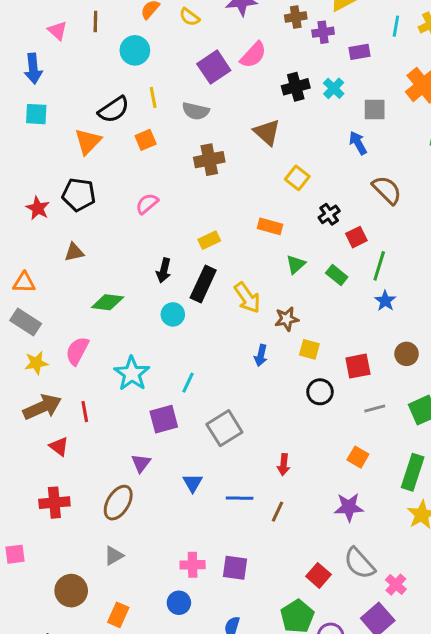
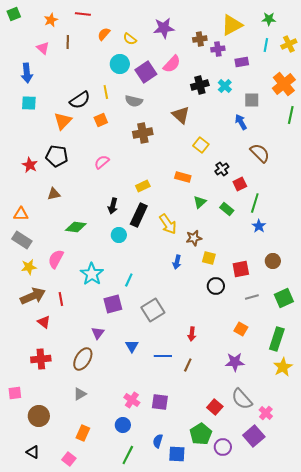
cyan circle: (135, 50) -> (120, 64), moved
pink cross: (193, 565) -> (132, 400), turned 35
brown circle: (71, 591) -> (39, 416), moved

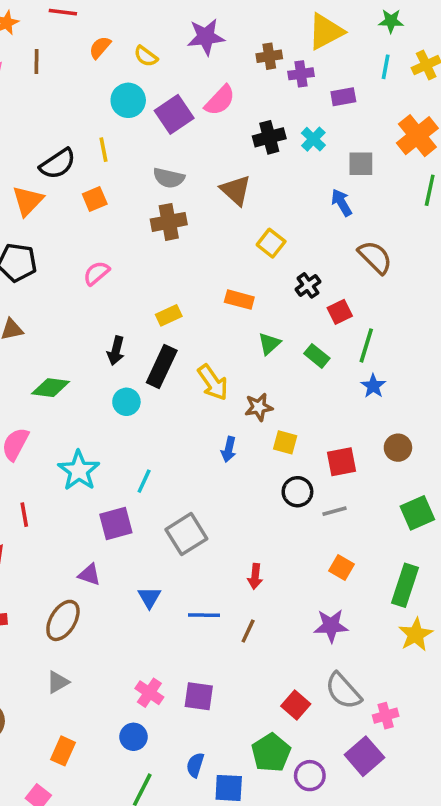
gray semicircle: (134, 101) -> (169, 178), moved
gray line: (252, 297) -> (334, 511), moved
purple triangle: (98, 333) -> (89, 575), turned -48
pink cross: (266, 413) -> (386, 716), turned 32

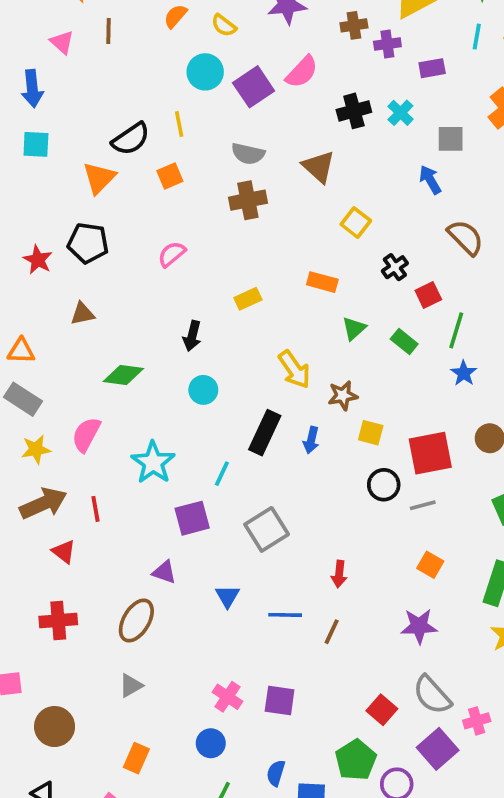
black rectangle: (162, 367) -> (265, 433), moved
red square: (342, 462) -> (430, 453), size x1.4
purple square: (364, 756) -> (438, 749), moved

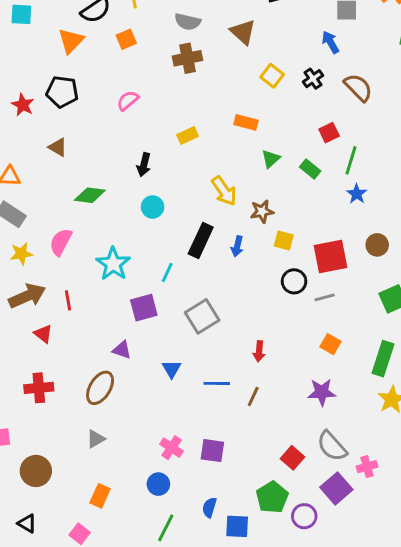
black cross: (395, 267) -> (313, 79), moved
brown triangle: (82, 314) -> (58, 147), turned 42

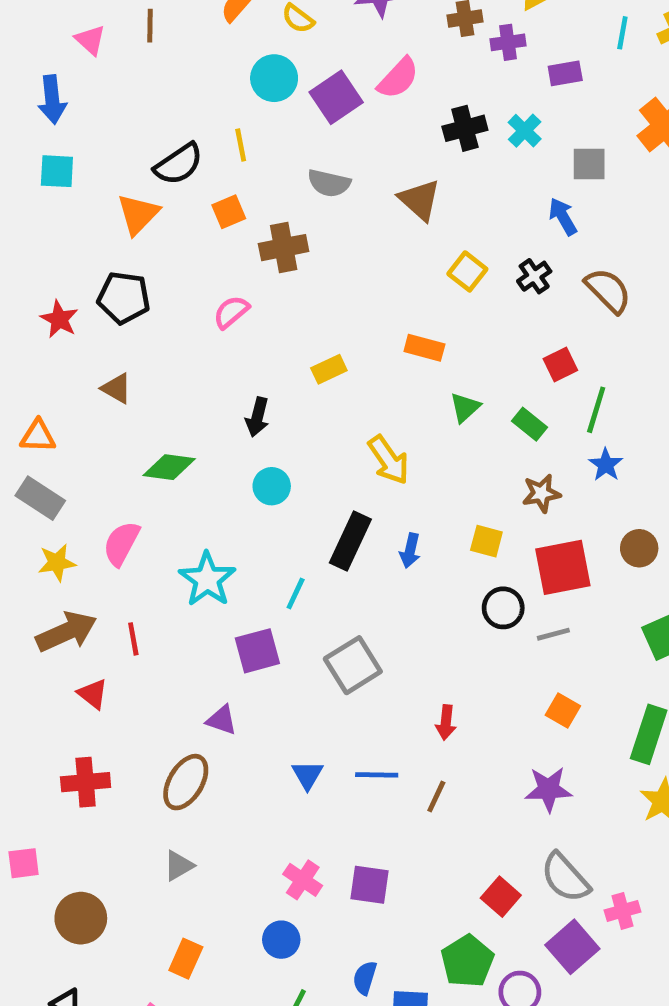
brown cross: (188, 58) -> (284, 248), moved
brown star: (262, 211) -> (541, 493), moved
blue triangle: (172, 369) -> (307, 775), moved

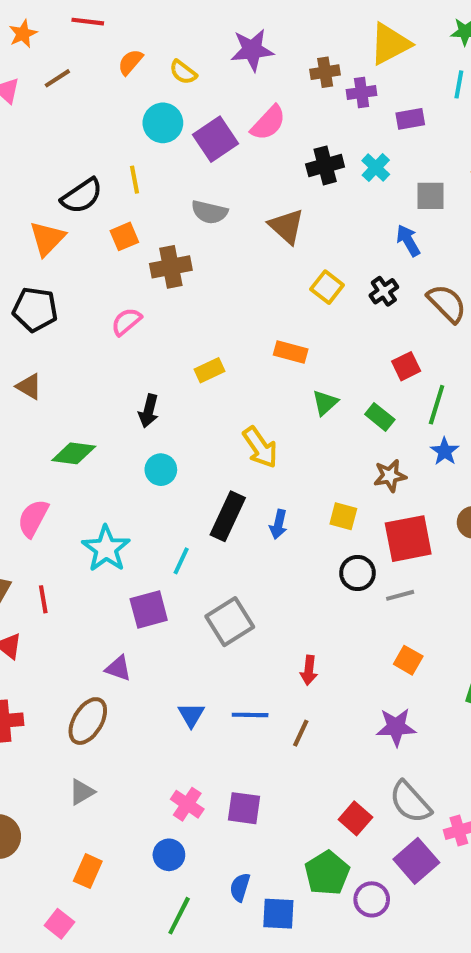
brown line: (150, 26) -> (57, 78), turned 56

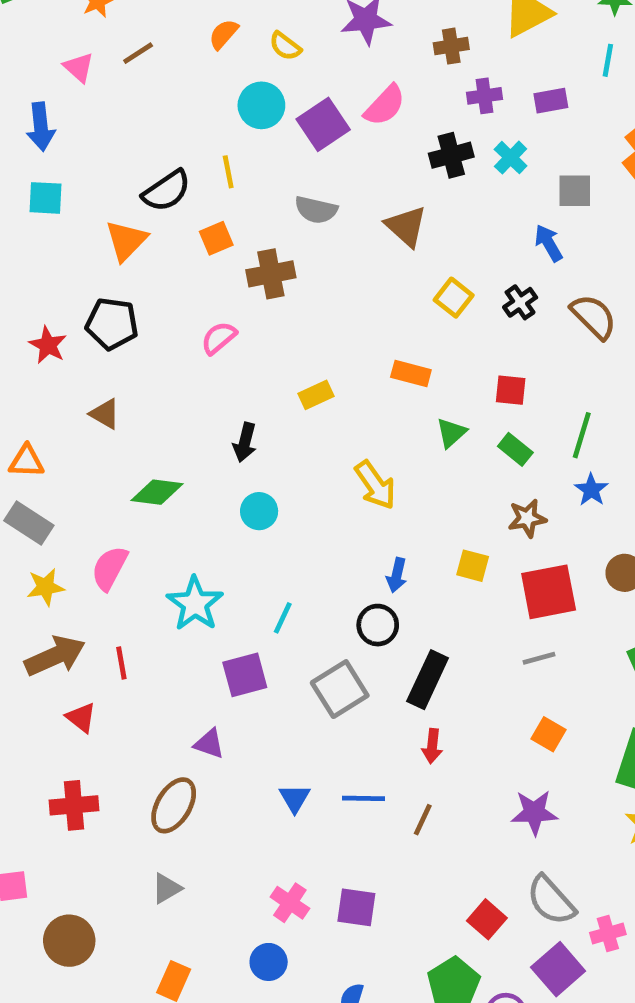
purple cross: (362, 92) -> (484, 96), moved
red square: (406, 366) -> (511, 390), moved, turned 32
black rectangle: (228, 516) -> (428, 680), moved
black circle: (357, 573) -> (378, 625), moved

_ _ _ _ _

EXERCISE INSTRUCTIONS - Pictures are to be left out while the lines from the beginning of the records through the line with "purple cross: (362, 92) -> (484, 96), moved" are copied word for word.

TASK RESPONSE -
cyan circle: (135, 50) -> (120, 64), moved
pink cross: (193, 565) -> (132, 400), turned 35
brown circle: (71, 591) -> (39, 416), moved

gray semicircle: (134, 101) -> (169, 178), moved
gray line: (252, 297) -> (334, 511), moved
purple triangle: (98, 333) -> (89, 575), turned -48
pink cross: (266, 413) -> (386, 716), turned 32

black rectangle: (162, 367) -> (265, 433), moved
red square: (342, 462) -> (430, 453), size x1.4
purple square: (364, 756) -> (438, 749), moved

black cross: (395, 267) -> (313, 79), moved
brown triangle: (82, 314) -> (58, 147), turned 42

brown cross: (188, 58) -> (284, 248), moved
brown star: (262, 211) -> (541, 493), moved
blue triangle: (172, 369) -> (307, 775), moved

brown line: (150, 26) -> (57, 78), turned 56

purple cross: (362, 92) -> (484, 96), moved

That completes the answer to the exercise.